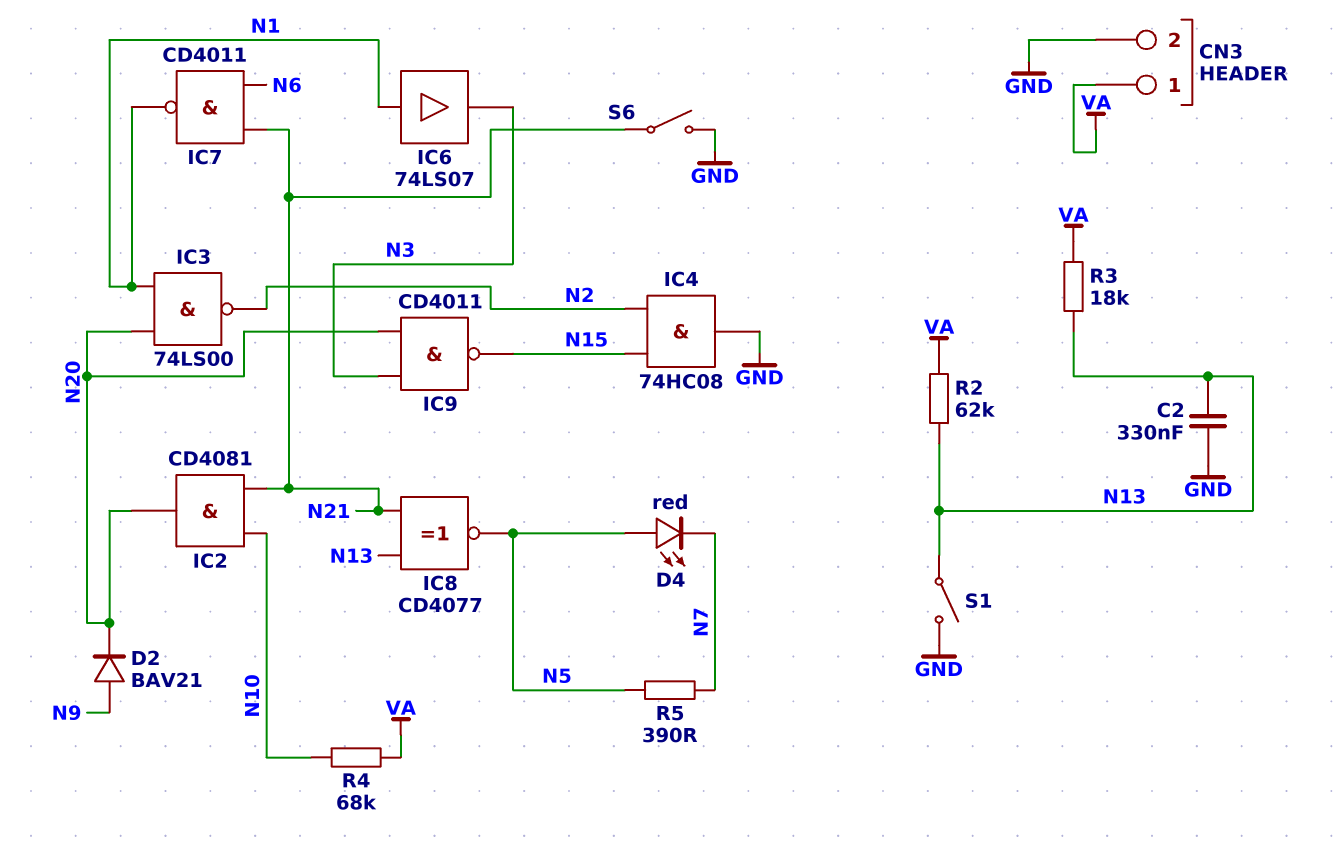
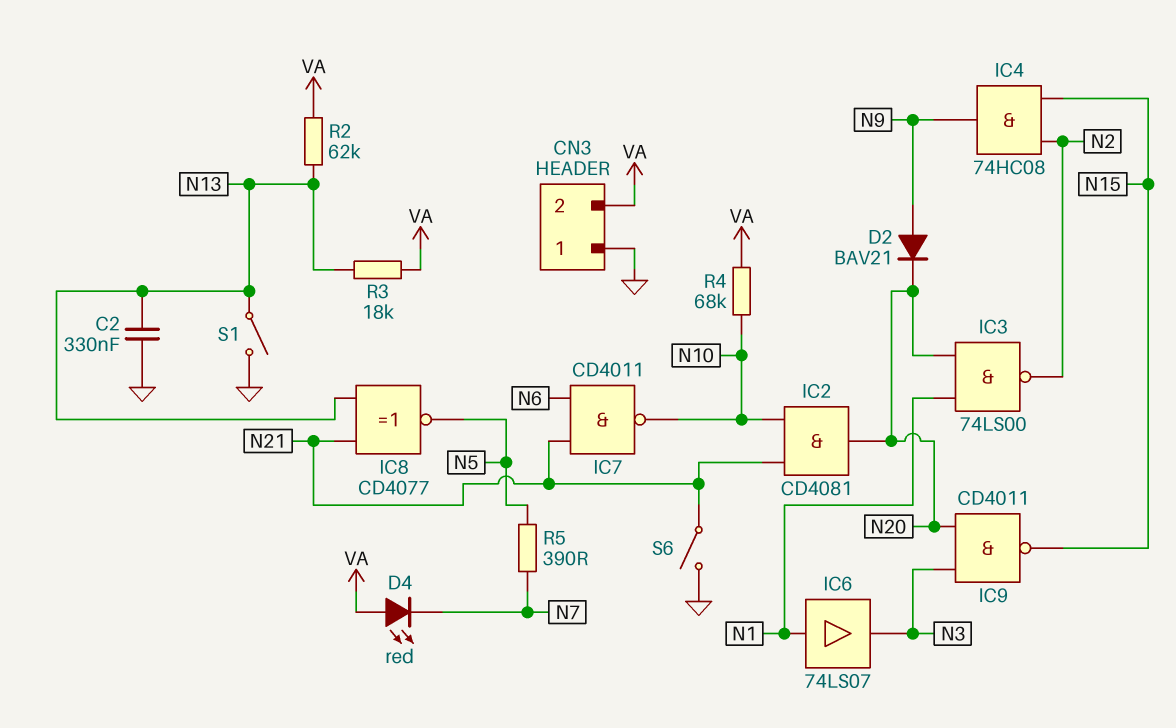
CN3 pin 1: VA -> GND
CN3 pin 2: GND -> VA
D4: LED red (A N5, K N7) -> LED red (A VA, K N7)
IC4: AND 74HC08 (in N2, in N15, out GND) -> AND 74HC08 (in N2, in N15, out N9)
IC7: NAND CD4011 (in N6, in N21, out N1) -> NAND CD4011 (in N6, in N21, out N10)

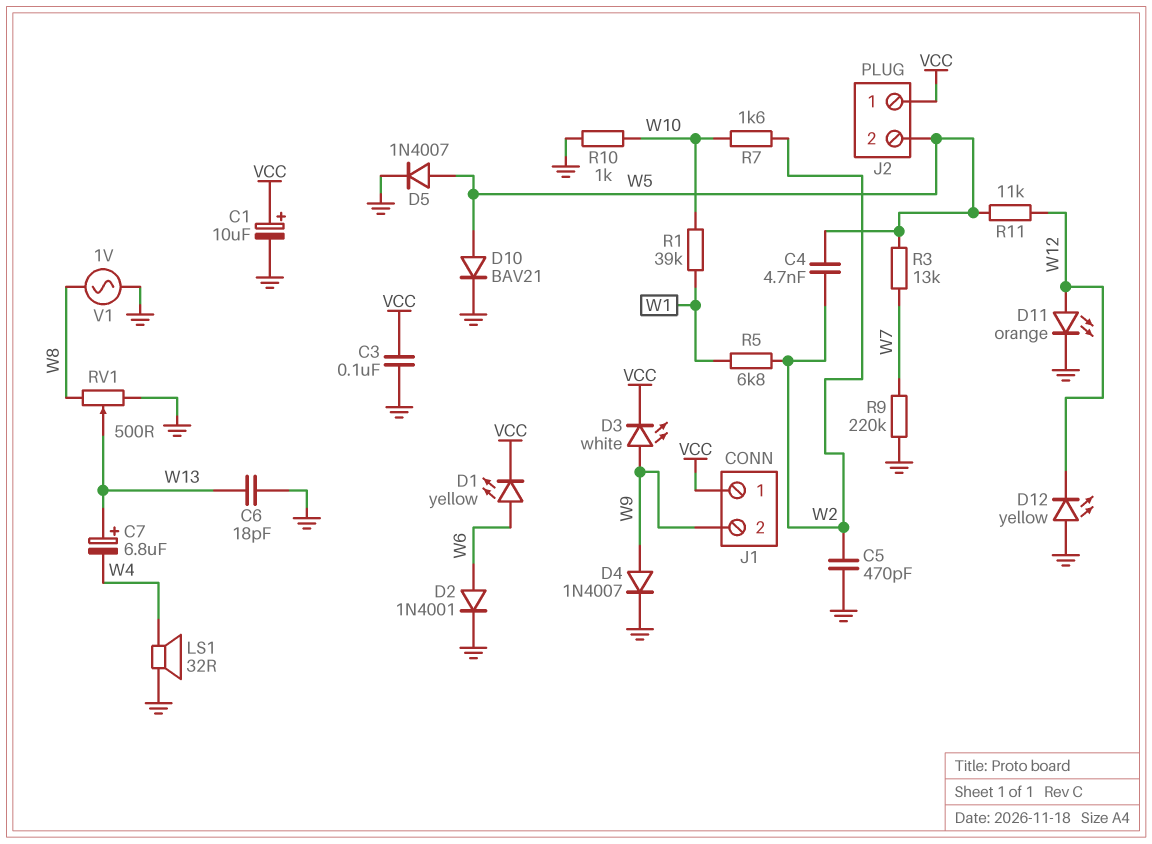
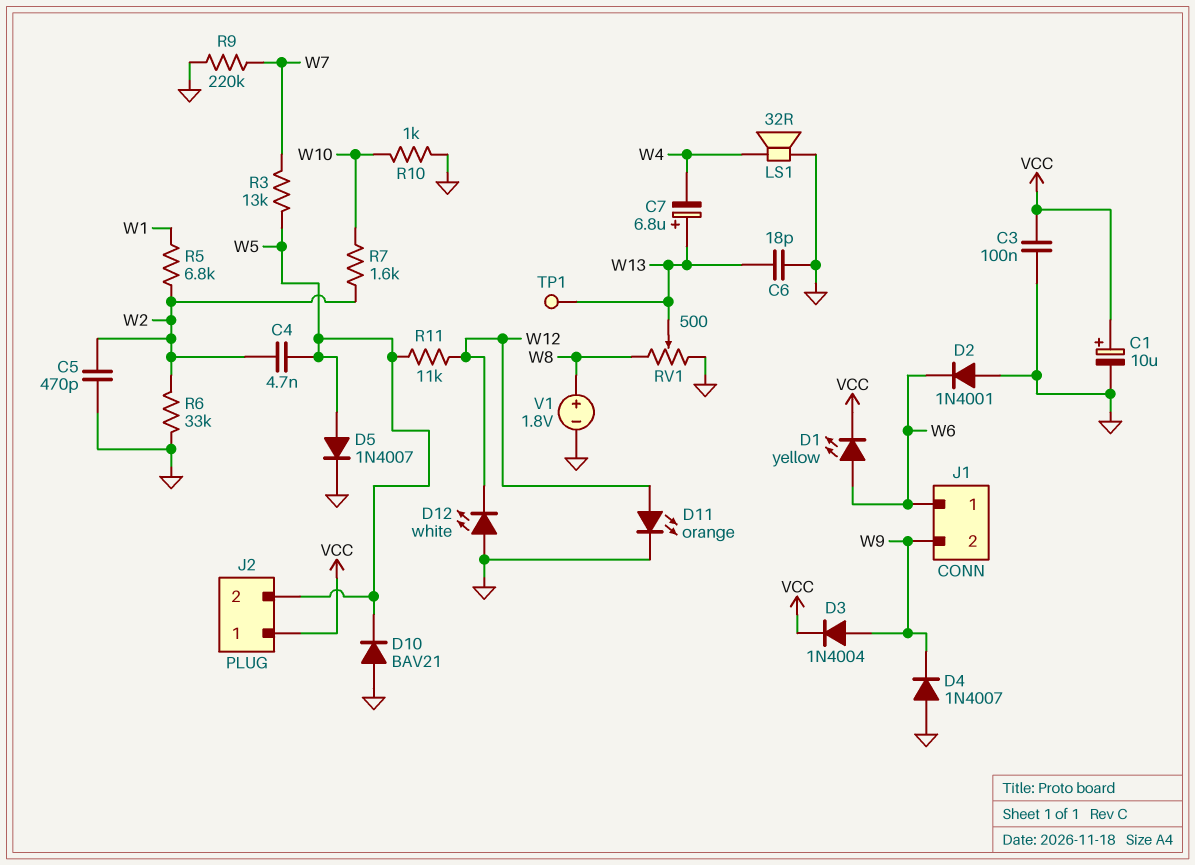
D2: diode 1N4001 (A W6, K GND) -> diode 1N4001 (A GND, K W6)
D3: LED white (A W9, K VCC) -> diode 1N4004 (A W9, K VCC)
D4: diode 1N4007 (A W9, K GND) -> diode 1N4007 (A GND, K W9)
D10: diode BAV21 (A W5, K GND) -> diode BAV21 (A GND, K W5)
D12: LED yellow (A GND, K W12) -> LED white (A GND, K W12)
J1 pin 1: VCC -> W6
R1: 39k (W1, W10) -> none
R6: none -> 33k (GND, W2)
TP1: none -> test point (W13)
V1: AC 1V (GND, W8) -> 1.8V (plus W8, minus GND)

★ ★ ★

# The problem
Note every line of the records that holds the word "diode", and copy it.

# Solution for this task
D2: diode 1N4001 (A W6, K GND) -> diode 1N4001 (A GND, K W6)
D3: LED white (A W9, K VCC) -> diode 1N4004 (A W9, K VCC)
D4: diode 1N4007 (A W9, K GND) -> diode 1N4007 (A GND, K W9)
D10: diode BAV21 (A W5, K GND) -> diode BAV21 (A GND, K W5)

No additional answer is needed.